What you have to do. Each entry should be duplicated verbatim; its pictures should not be.

[Data Boundary: Start]

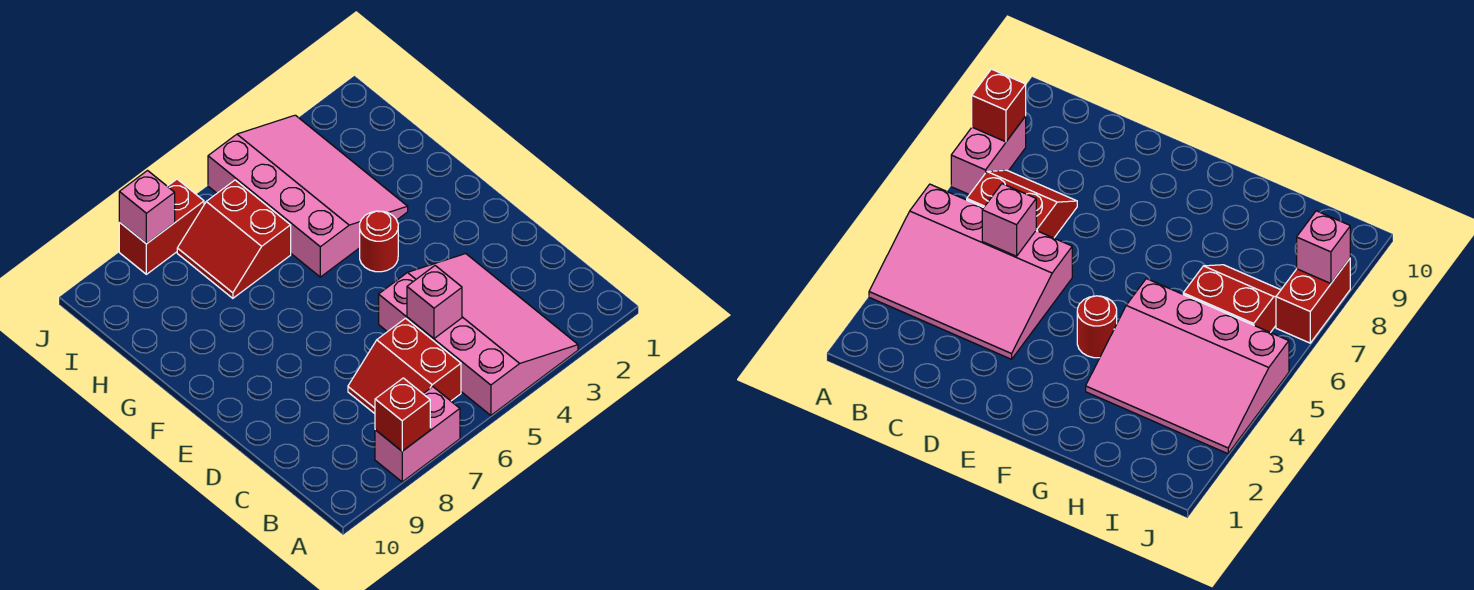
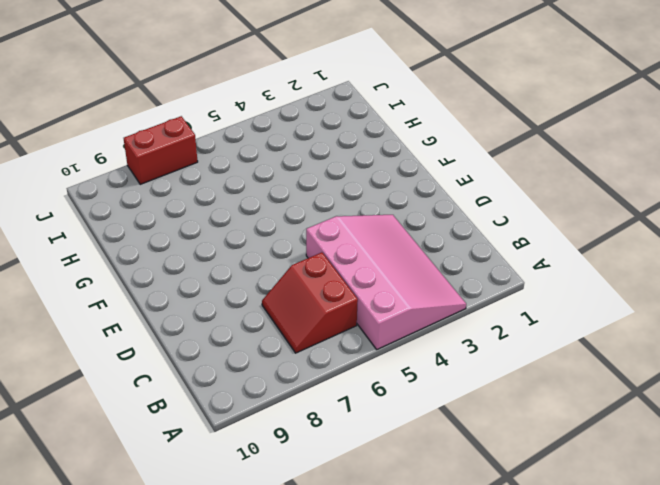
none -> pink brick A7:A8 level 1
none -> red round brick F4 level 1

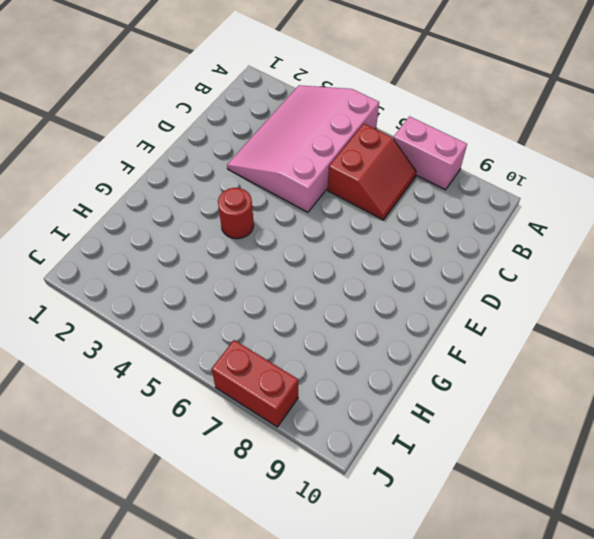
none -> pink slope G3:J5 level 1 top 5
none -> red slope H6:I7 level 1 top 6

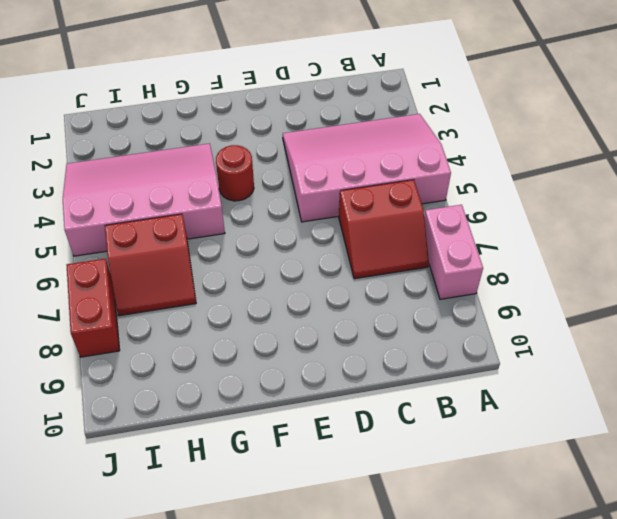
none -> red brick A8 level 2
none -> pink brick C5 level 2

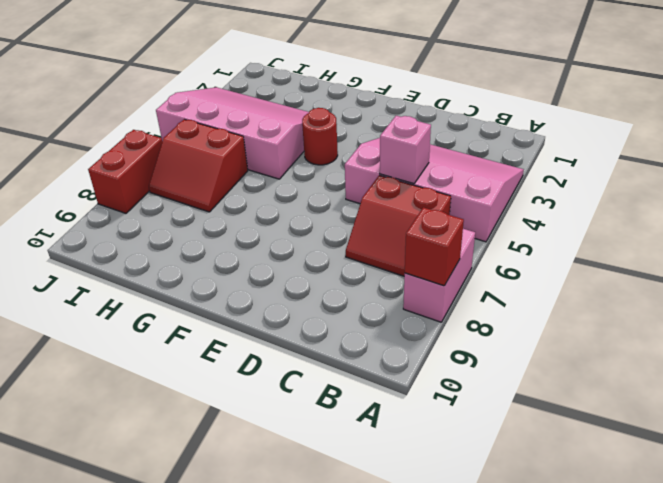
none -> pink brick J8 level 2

[Data Boundary: End]

Response.
none -> pink brick A7:A8 level 1
none -> red round brick F4 level 1

none -> pink slope G3:J5 level 1 top 5
none -> red slope H6:I7 level 1 top 6

none -> red brick A8 level 2
none -> pink brick C5 level 2

none -> pink brick J8 level 2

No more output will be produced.